TASK GOAL:
Copy exactly. Include the line containing "LDR201: GL5516 (3V3, TEMP)", every line after it, and the last line below, but no pictures.

DATA RECORDS:
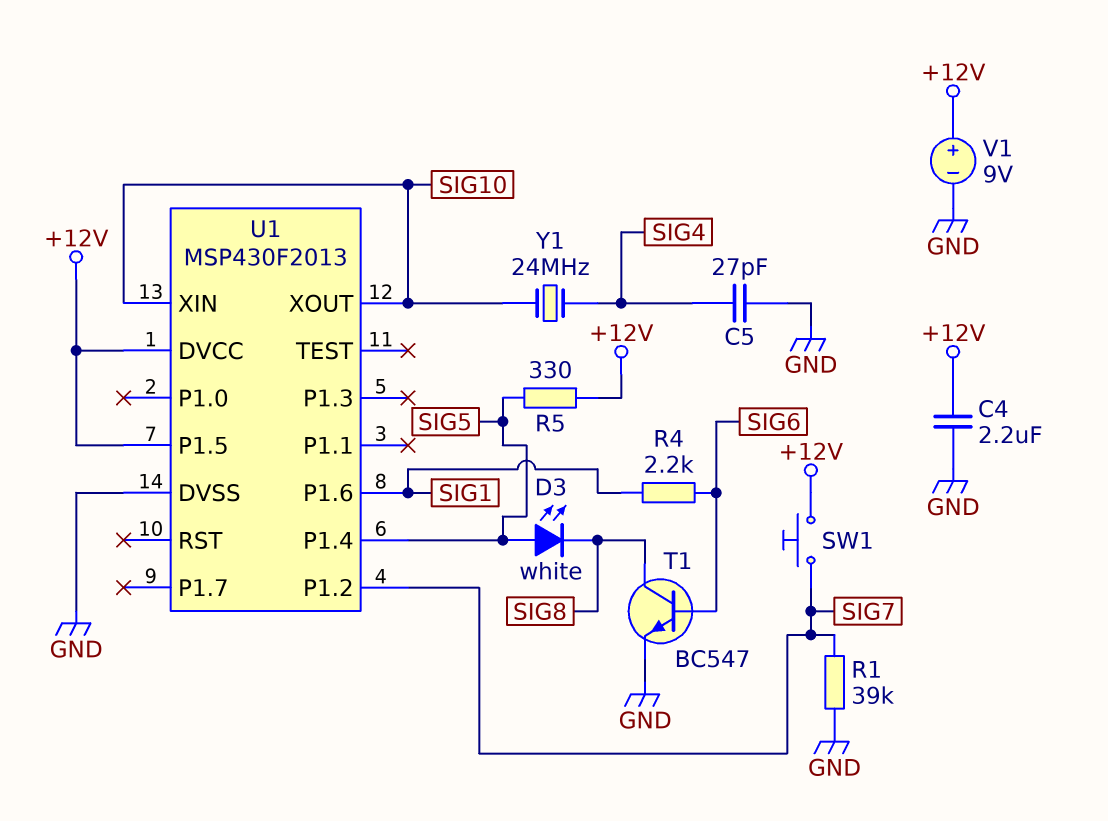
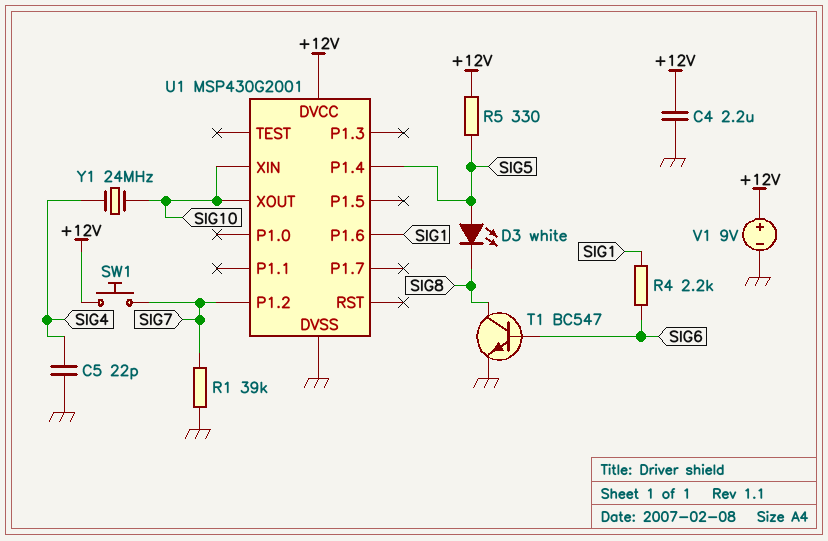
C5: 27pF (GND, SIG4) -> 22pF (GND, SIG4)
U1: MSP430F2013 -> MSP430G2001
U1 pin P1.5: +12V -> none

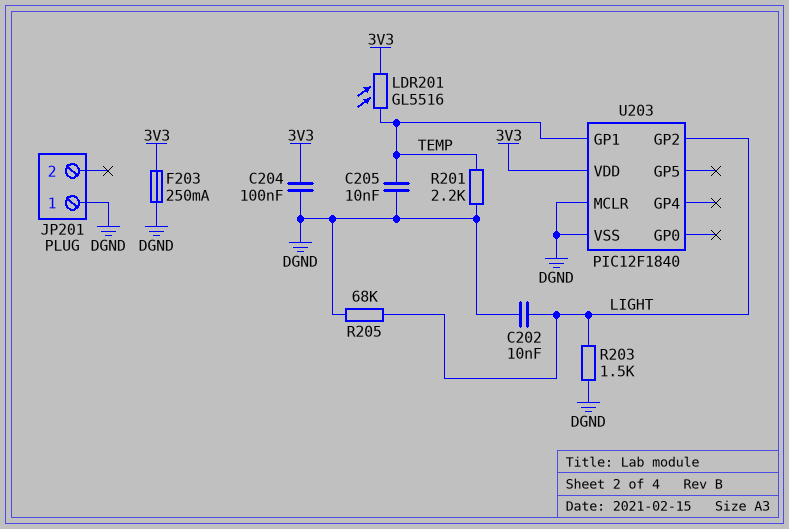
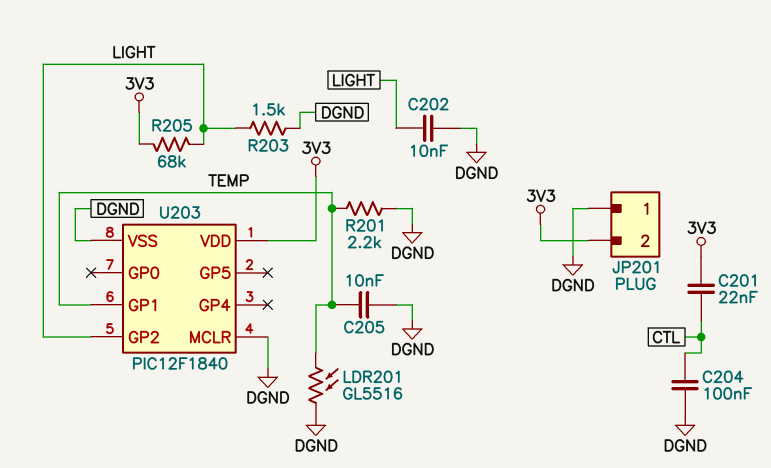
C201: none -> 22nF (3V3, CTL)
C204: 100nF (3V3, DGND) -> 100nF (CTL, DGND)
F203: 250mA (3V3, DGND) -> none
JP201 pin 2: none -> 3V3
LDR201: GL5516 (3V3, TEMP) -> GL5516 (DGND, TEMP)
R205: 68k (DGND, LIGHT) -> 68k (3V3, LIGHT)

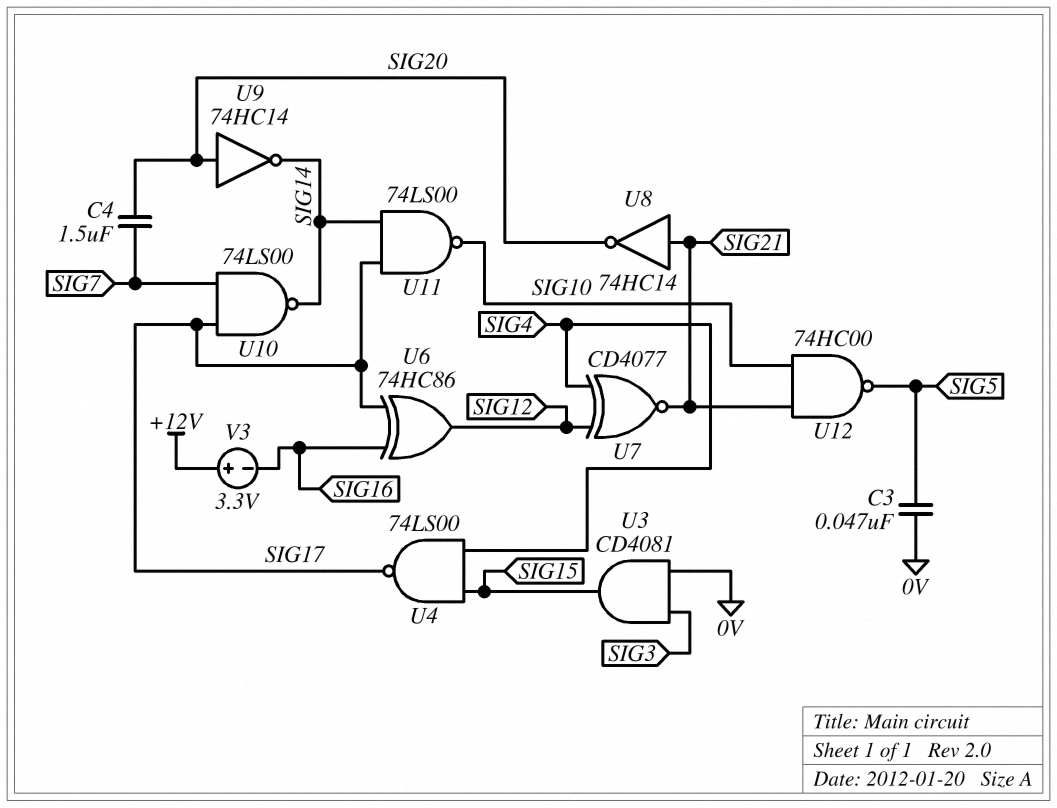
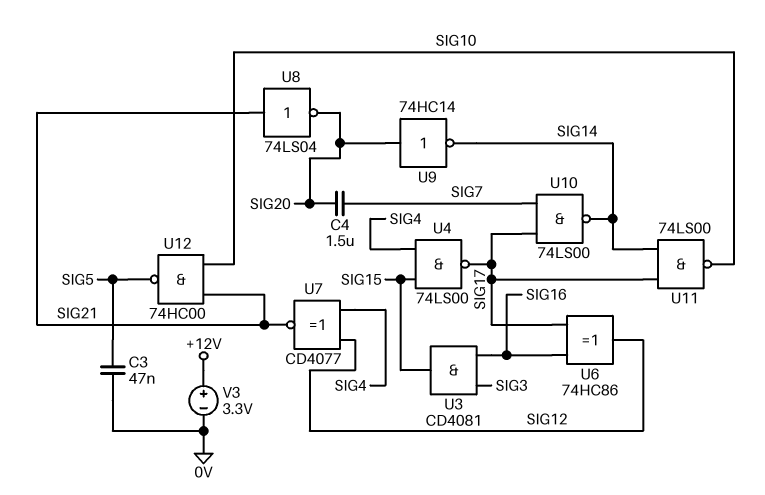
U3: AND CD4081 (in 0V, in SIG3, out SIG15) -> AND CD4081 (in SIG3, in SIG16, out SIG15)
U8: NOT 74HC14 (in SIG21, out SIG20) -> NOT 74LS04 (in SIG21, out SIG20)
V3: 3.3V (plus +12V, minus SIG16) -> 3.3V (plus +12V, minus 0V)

RESULT OF THIS TASK:
LDR201: GL5516 (3V3, TEMP) -> GL5516 (DGND, TEMP)
R205: 68k (DGND, LIGHT) -> 68k (3V3, LIGHT)

U3: AND CD4081 (in 0V, in SIG3, out SIG15) -> AND CD4081 (in SIG3, in SIG16, out SIG15)
U8: NOT 74HC14 (in SIG21, out SIG20) -> NOT 74LS04 (in SIG21, out SIG20)
V3: 3.3V (plus +12V, minus SIG16) -> 3.3V (plus +12V, minus 0V)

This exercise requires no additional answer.